--- Data supplied ---

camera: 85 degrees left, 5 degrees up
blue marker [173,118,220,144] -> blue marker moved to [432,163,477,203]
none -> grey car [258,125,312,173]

---
--- Data supplied ---

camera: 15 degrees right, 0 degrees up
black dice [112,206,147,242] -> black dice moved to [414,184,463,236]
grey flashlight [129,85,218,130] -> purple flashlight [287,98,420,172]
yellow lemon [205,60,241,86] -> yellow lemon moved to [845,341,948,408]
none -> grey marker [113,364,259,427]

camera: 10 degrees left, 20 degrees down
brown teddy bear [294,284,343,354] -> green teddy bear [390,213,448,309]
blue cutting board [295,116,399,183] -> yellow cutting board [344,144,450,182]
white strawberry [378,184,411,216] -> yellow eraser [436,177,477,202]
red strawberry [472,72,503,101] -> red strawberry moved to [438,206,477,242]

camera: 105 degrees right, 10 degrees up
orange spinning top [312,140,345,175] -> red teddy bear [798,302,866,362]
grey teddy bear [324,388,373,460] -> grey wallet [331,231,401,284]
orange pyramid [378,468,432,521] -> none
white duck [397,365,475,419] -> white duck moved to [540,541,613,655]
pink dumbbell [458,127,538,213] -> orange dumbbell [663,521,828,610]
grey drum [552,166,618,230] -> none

---
--- Data supplied ---

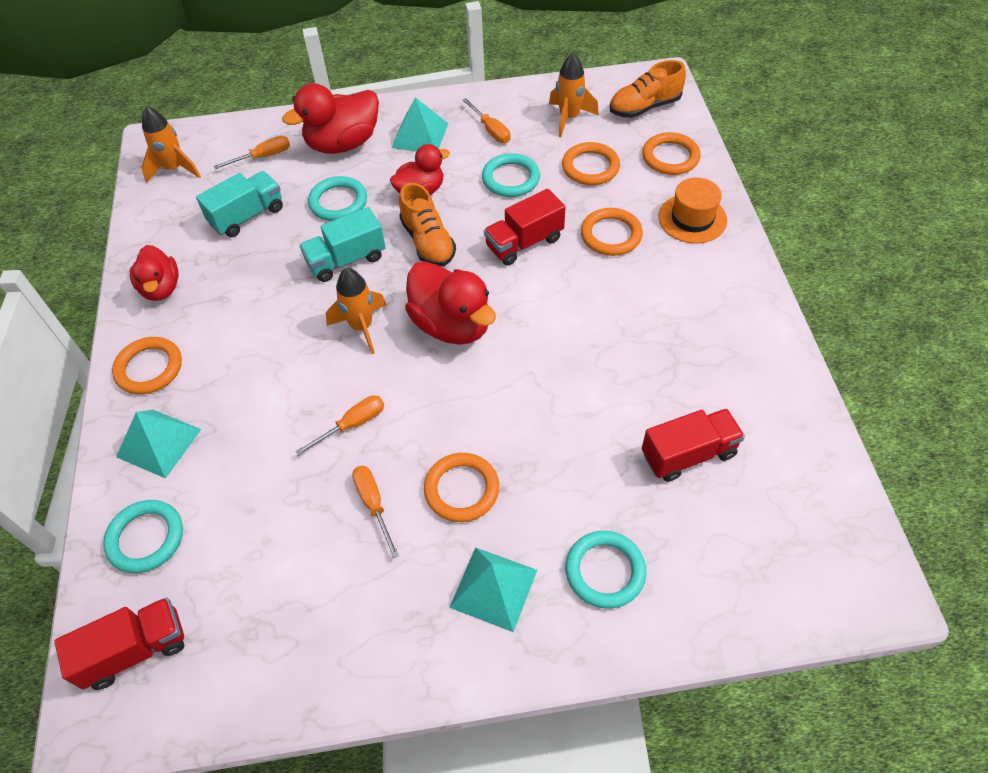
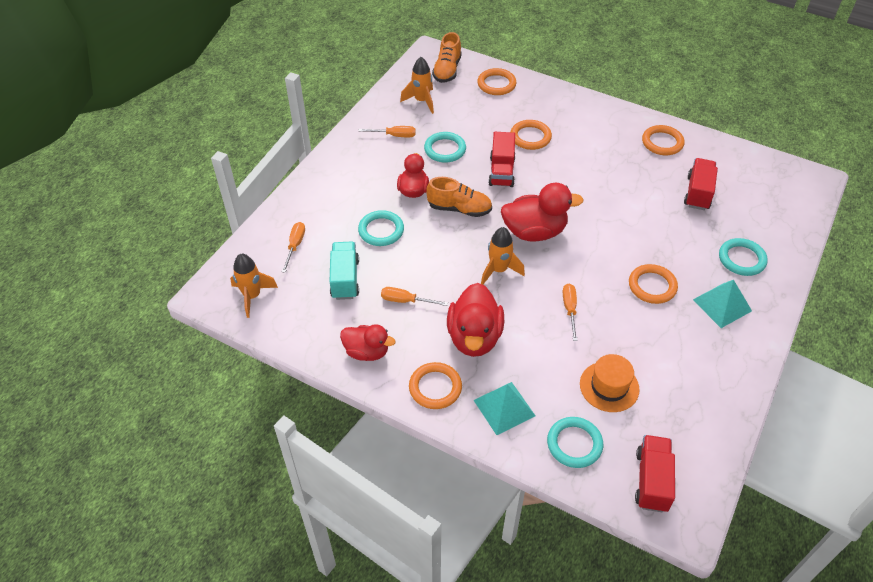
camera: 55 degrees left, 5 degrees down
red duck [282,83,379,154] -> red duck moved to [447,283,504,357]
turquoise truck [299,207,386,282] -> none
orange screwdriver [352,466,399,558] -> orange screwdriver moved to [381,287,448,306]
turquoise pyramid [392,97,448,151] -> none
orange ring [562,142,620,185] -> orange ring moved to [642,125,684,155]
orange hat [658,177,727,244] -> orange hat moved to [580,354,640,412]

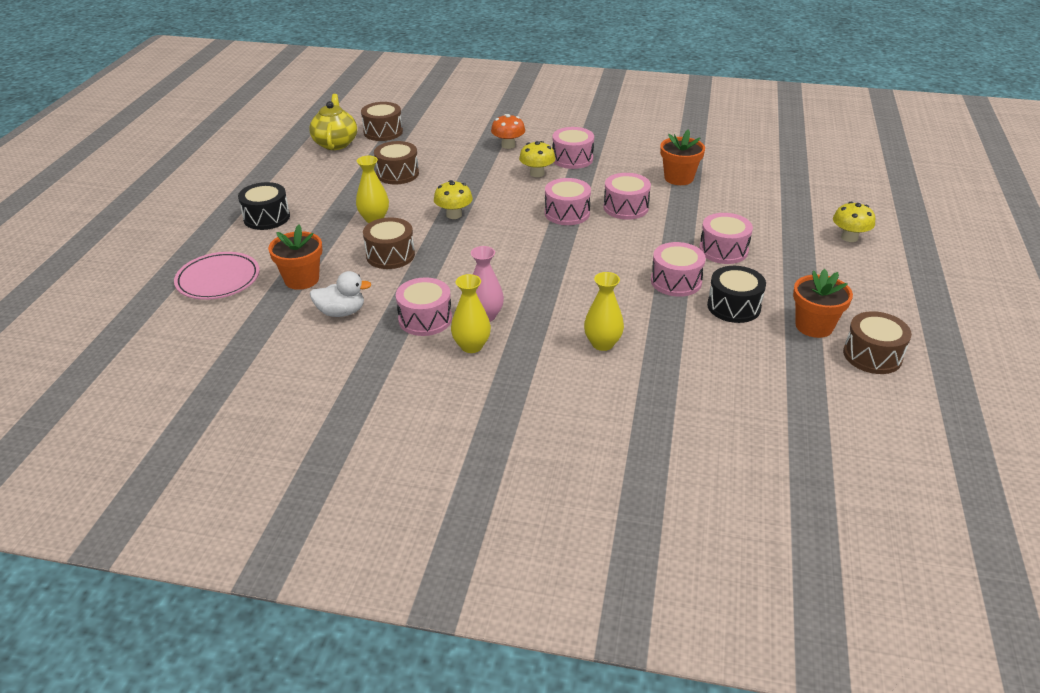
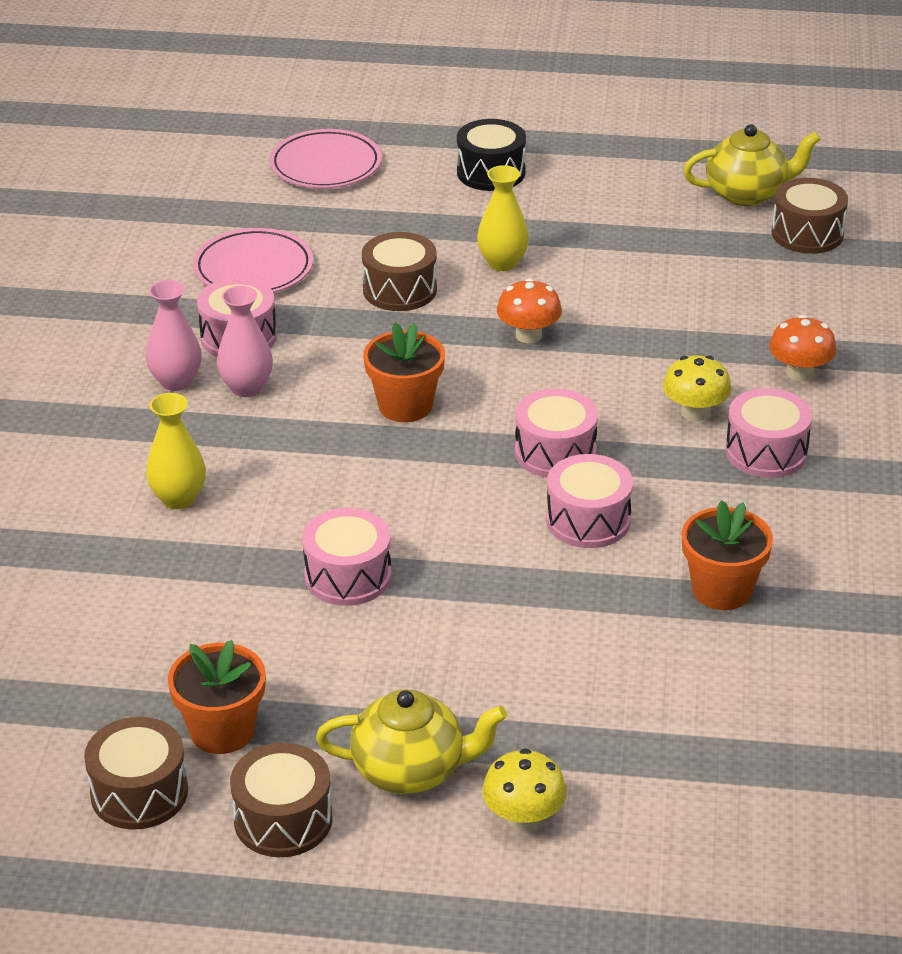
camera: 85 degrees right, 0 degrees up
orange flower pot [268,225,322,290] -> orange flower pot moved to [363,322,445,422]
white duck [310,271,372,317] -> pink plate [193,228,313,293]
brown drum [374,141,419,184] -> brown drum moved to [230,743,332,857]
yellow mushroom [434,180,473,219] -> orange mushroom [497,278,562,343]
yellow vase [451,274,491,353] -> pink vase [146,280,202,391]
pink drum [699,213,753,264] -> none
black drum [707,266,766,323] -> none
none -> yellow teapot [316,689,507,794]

---

The task: Extract from the records above the lines from the one containing "pink drum [699,213,753,264] -> none" to the one containing "none -> yellow teapot [316,689,507,794]", both lines included, exactly as they appear and with nothing else.

Answer to the problem:
pink drum [699,213,753,264] -> none
black drum [707,266,766,323] -> none
none -> yellow teapot [316,689,507,794]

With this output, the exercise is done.